[Records for the exercise]:
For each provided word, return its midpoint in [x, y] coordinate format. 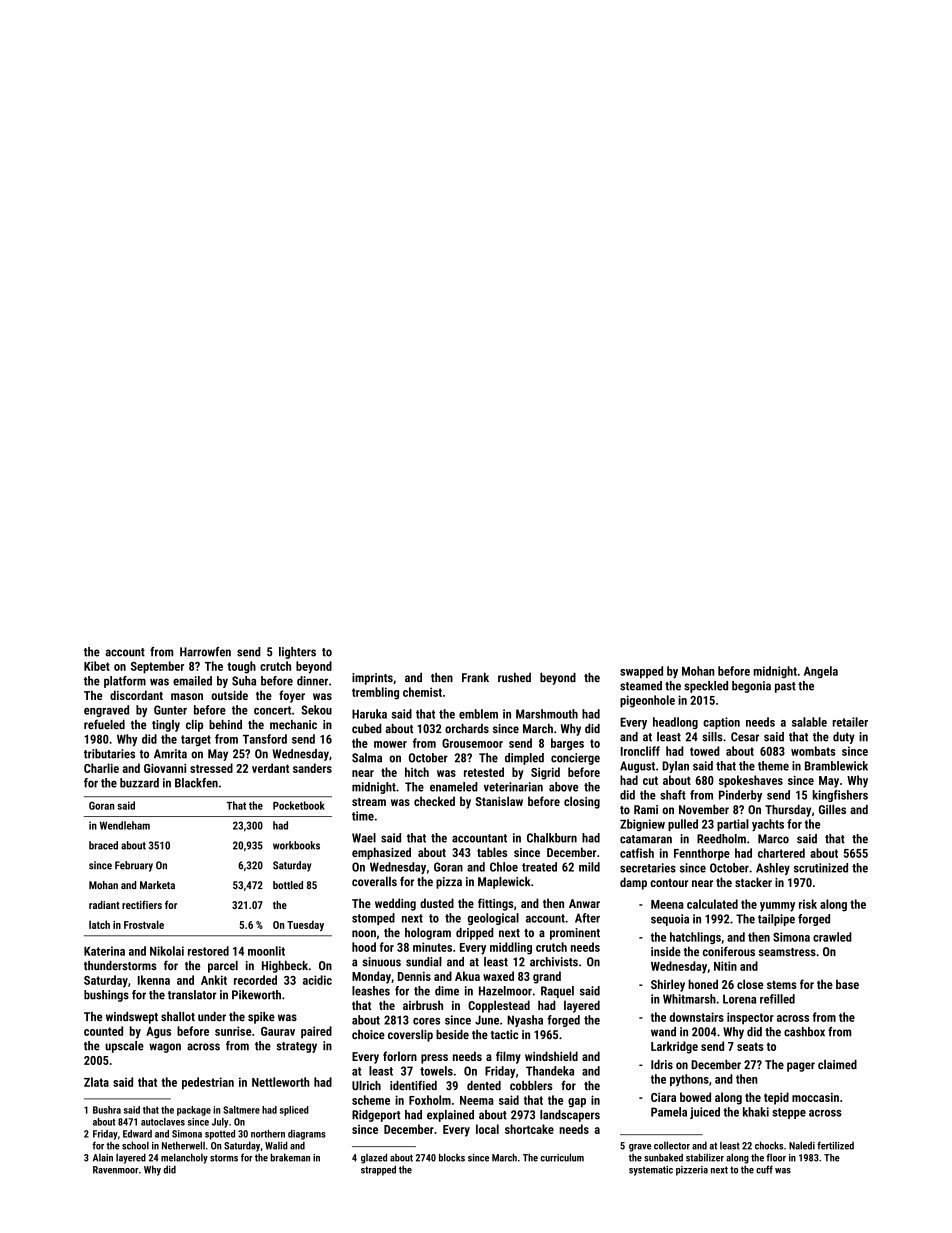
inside [666, 951]
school [135, 1145]
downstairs [697, 1017]
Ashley [773, 869]
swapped [641, 672]
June [487, 1020]
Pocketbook [299, 805]
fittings [496, 904]
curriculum [562, 1157]
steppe [789, 1113]
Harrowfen [205, 652]
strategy [296, 1047]
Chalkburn [552, 838]
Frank [475, 677]
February [134, 866]
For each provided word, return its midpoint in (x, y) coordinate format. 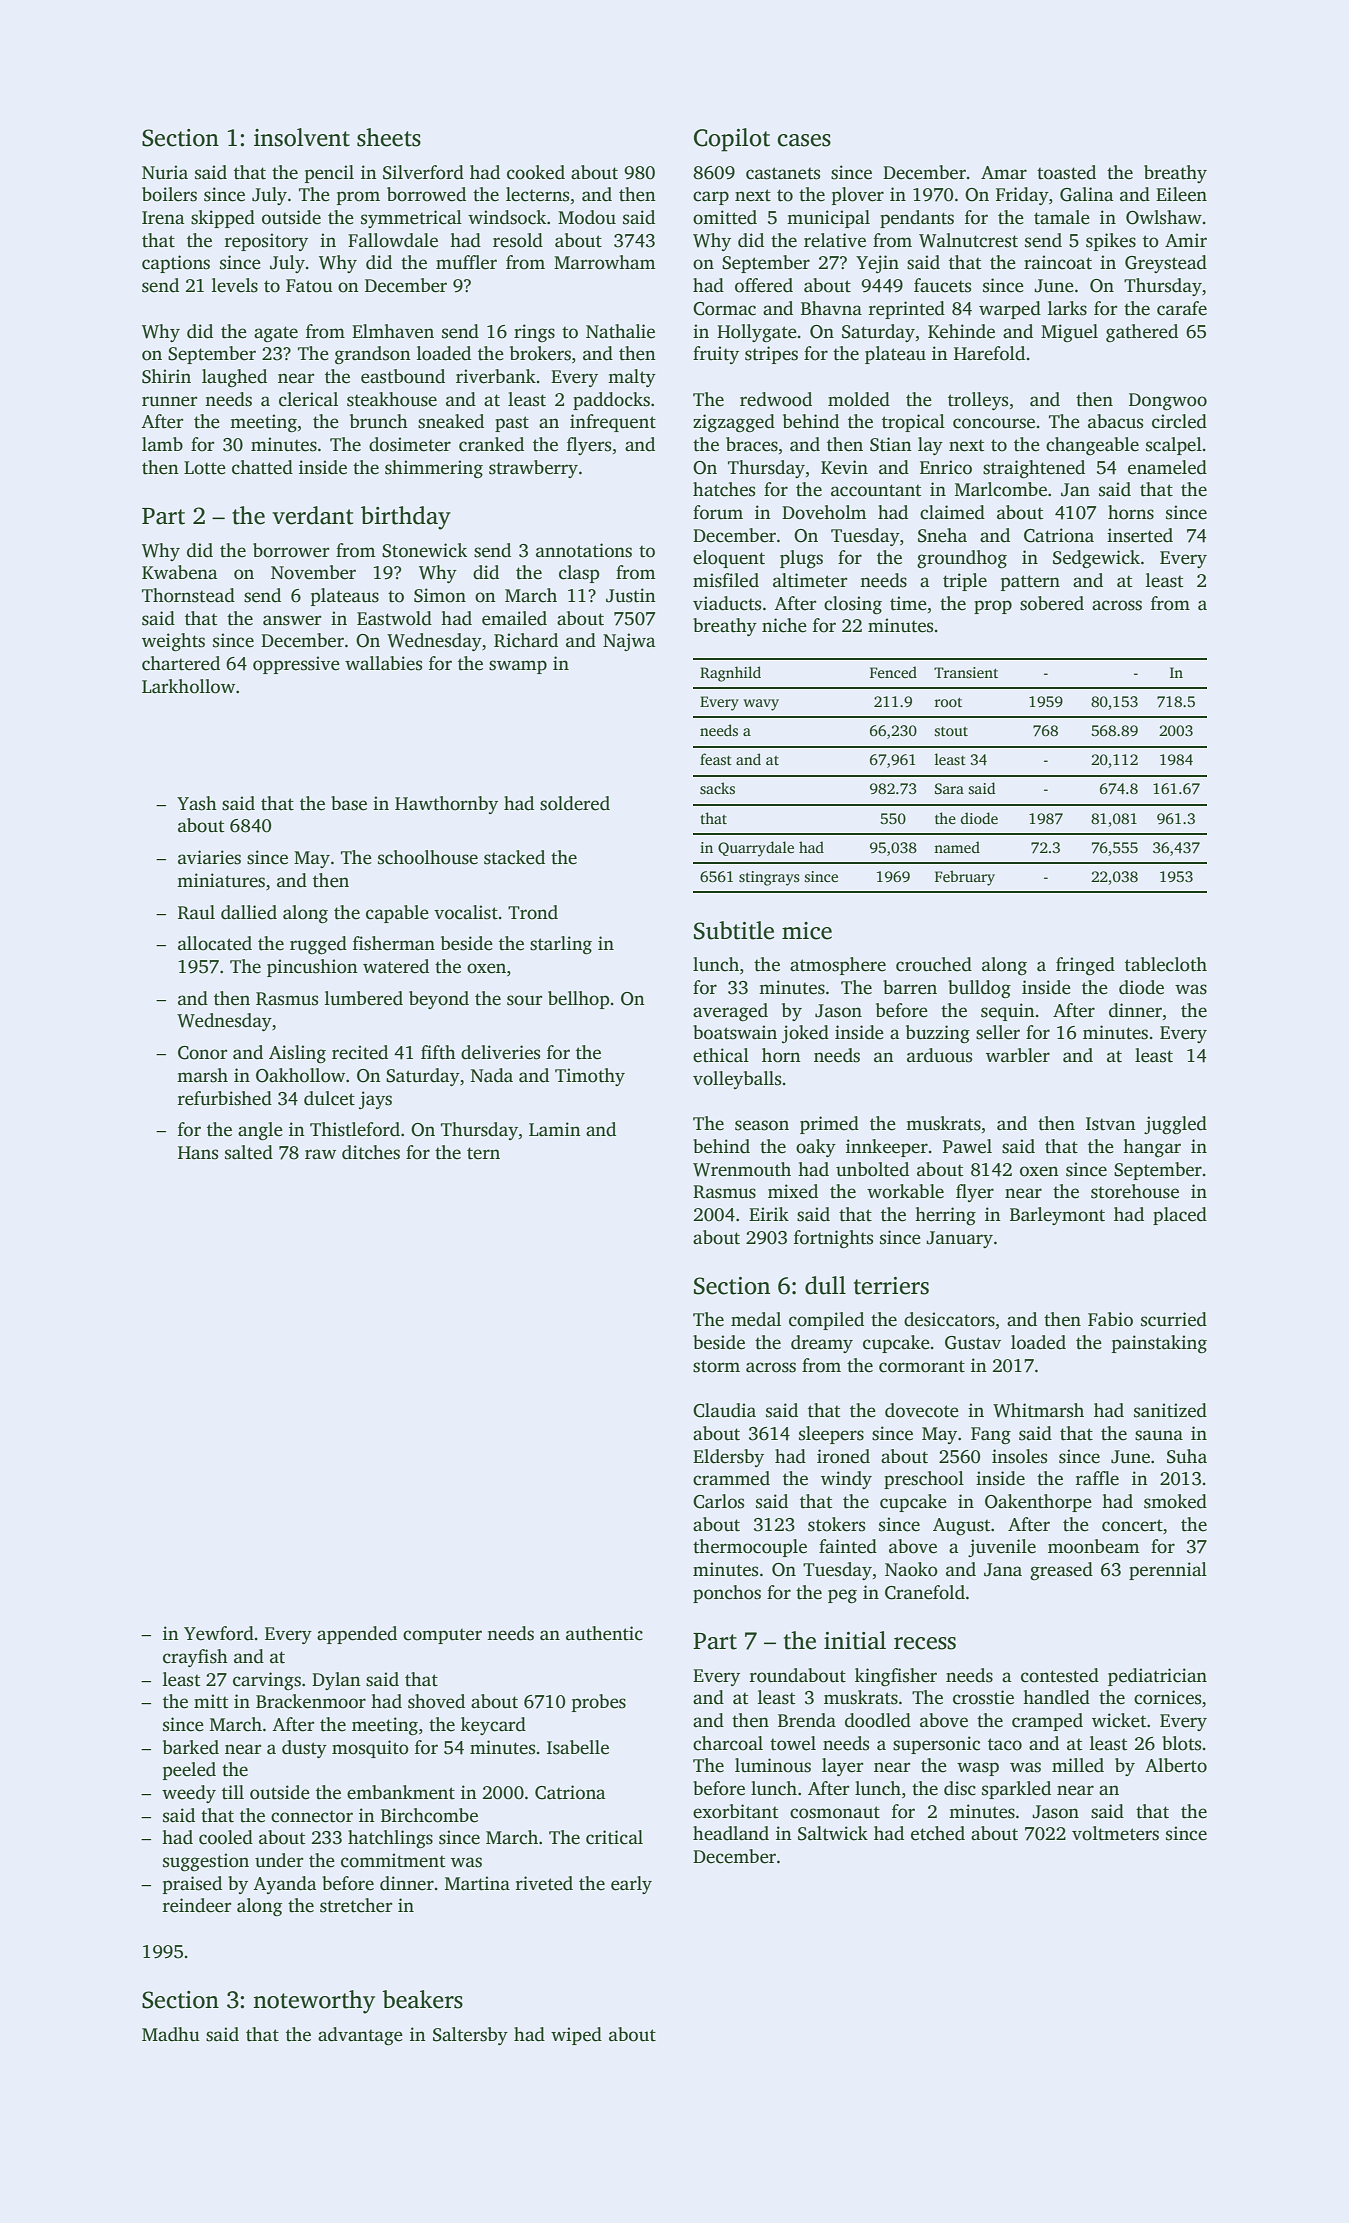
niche (784, 625)
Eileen (1181, 194)
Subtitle (734, 930)
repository (266, 242)
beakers (422, 1999)
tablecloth (1166, 964)
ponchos (727, 1594)
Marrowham (604, 262)
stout (951, 731)
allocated (215, 943)
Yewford (219, 1633)
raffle (1097, 1478)
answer (292, 620)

[Task directions]: Copy all of the data above line for line, without any changes, and leave the pictures out.

[Finished task]:
For each provided word, return its midpoint in [x, y] coordinate format. 
inside [666, 951]
school [135, 1145]
downstairs [697, 1017]
Ashley [773, 869]
swapped [641, 672]
June [487, 1020]
Pocketbook [299, 805]
fittings [496, 904]
curriculum [562, 1157]
steppe [789, 1113]
Harrowfen [205, 652]
strategy [296, 1047]
Chalkburn [552, 838]
Frank [475, 677]
February [134, 866]
For each provided word, return its midpoint in (x, y) coordinate format. 
niche (784, 625)
Eileen (1181, 194)
Subtitle (734, 930)
repository (266, 242)
beakers (422, 1999)
tablecloth (1166, 964)
ponchos (727, 1594)
Marrowham (604, 262)
stout (951, 731)
allocated (215, 943)
Yewford (219, 1633)
raffle (1097, 1478)
answer (292, 620)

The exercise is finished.